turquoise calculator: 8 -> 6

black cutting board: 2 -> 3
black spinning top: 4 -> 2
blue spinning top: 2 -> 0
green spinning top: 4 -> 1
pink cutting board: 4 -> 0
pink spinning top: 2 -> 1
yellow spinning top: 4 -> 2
_ _ _
The full set of entries above has to be restated exactly.

turquoise calculator: 8 -> 6

black cutting board: 2 -> 3
black spinning top: 4 -> 2
blue spinning top: 2 -> 0
green spinning top: 4 -> 1
pink cutting board: 4 -> 0
pink spinning top: 2 -> 1
yellow spinning top: 4 -> 2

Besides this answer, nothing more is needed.